Task details: The number of lines in the records that include "moved" is all you should give.

..............................

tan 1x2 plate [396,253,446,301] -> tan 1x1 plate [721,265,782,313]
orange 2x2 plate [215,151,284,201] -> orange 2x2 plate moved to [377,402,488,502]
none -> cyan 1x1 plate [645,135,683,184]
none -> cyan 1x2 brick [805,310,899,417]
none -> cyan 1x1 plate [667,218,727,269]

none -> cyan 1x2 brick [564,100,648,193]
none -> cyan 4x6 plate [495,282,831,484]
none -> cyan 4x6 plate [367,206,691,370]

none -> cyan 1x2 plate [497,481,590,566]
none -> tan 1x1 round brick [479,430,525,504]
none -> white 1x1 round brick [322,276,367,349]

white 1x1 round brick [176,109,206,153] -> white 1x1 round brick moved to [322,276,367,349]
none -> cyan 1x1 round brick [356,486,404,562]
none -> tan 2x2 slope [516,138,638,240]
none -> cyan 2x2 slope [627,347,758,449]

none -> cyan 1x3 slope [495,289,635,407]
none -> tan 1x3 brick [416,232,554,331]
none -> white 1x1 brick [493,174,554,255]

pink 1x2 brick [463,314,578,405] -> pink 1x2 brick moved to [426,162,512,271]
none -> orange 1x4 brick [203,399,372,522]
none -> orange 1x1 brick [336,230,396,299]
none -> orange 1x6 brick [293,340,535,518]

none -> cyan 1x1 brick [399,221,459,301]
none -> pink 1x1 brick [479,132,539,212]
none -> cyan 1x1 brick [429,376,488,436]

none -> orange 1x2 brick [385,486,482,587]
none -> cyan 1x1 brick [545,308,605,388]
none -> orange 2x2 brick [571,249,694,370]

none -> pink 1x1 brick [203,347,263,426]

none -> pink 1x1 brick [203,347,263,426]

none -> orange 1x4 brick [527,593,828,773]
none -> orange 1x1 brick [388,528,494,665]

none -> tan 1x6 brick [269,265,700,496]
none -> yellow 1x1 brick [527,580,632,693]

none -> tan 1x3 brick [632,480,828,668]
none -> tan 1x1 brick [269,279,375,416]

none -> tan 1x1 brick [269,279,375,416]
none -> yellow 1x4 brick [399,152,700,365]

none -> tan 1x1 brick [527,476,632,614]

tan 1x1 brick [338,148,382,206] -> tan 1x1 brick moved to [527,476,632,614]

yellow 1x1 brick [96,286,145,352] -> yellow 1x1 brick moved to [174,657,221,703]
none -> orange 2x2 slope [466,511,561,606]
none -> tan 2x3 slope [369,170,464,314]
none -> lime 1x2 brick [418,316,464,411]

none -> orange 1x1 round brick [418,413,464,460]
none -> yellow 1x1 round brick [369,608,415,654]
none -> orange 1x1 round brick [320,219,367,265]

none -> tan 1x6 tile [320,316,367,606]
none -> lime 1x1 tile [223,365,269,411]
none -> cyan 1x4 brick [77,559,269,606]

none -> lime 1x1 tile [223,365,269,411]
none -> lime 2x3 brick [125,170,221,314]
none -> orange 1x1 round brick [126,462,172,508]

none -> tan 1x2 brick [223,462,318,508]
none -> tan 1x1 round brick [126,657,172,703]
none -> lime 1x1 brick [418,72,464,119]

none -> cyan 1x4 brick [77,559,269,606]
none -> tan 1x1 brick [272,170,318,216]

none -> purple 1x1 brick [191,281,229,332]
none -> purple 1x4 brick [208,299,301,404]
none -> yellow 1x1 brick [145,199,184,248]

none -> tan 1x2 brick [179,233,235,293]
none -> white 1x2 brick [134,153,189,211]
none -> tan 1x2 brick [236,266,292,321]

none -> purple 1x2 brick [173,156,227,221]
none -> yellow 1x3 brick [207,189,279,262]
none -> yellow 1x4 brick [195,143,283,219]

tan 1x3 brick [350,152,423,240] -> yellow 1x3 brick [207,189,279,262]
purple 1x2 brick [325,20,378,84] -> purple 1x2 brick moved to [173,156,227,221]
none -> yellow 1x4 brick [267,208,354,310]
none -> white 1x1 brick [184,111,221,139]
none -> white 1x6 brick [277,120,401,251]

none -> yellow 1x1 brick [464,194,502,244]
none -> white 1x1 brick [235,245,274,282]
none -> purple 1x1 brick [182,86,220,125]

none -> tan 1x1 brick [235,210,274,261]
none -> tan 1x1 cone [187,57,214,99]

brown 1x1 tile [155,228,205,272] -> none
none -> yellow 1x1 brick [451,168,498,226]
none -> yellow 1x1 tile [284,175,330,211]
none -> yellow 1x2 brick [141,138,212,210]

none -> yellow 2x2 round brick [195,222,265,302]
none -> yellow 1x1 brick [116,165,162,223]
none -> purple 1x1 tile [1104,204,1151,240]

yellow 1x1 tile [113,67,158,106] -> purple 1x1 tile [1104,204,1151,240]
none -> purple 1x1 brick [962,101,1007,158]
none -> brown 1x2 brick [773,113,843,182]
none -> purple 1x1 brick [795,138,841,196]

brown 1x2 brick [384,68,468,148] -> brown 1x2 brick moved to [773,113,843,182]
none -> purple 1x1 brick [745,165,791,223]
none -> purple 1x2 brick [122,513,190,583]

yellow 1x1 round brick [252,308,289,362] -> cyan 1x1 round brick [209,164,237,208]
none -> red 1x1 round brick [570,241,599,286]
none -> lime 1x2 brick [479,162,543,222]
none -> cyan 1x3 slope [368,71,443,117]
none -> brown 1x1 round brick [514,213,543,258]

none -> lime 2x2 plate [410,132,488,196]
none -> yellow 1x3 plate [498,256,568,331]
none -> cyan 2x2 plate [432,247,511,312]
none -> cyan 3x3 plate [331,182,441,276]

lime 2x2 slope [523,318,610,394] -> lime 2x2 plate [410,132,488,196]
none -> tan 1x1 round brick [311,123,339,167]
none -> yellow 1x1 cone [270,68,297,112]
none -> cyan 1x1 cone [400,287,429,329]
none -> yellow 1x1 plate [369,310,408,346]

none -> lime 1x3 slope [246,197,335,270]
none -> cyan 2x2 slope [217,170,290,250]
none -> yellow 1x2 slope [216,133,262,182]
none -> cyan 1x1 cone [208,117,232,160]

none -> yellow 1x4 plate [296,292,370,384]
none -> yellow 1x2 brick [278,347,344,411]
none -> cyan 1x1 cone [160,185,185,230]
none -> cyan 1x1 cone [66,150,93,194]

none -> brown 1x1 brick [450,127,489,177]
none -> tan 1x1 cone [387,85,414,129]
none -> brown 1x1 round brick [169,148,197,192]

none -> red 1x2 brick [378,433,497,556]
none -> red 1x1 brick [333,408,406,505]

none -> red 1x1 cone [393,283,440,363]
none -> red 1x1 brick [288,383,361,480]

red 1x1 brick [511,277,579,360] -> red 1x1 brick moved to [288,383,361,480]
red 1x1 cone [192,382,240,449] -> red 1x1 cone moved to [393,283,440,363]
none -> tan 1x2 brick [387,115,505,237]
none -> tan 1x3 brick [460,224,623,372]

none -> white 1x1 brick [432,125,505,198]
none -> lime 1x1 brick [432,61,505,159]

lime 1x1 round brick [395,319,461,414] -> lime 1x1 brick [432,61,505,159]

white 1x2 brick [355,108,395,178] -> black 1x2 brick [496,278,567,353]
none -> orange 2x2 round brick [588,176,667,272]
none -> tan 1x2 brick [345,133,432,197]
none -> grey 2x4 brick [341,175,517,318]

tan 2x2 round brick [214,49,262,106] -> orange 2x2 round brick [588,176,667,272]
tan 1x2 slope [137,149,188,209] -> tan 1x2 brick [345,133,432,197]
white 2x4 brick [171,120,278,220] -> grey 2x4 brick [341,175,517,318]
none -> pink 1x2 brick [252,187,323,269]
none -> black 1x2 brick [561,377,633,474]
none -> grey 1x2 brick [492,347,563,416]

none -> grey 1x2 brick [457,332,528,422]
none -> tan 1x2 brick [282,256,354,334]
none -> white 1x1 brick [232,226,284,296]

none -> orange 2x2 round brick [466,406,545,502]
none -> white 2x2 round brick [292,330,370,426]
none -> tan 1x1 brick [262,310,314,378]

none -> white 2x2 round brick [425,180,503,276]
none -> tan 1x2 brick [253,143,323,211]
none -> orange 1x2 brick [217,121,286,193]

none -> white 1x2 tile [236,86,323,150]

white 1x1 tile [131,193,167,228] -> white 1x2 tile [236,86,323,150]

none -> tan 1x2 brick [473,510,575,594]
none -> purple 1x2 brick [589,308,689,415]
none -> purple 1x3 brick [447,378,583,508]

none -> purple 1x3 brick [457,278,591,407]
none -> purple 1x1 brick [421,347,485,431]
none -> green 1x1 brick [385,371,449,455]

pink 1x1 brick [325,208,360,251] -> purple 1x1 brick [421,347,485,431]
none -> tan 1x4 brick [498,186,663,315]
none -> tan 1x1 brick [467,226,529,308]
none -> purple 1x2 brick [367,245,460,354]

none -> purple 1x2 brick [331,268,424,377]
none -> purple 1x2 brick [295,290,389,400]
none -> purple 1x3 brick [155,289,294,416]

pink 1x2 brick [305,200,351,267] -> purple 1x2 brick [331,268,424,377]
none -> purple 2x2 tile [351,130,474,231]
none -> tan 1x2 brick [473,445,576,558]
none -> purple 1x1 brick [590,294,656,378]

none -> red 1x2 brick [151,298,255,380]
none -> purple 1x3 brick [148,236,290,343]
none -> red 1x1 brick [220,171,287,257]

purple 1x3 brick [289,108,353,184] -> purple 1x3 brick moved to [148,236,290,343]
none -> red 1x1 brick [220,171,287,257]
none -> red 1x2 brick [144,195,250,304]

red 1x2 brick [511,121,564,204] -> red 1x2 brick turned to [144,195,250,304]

..............................

Written answer: 10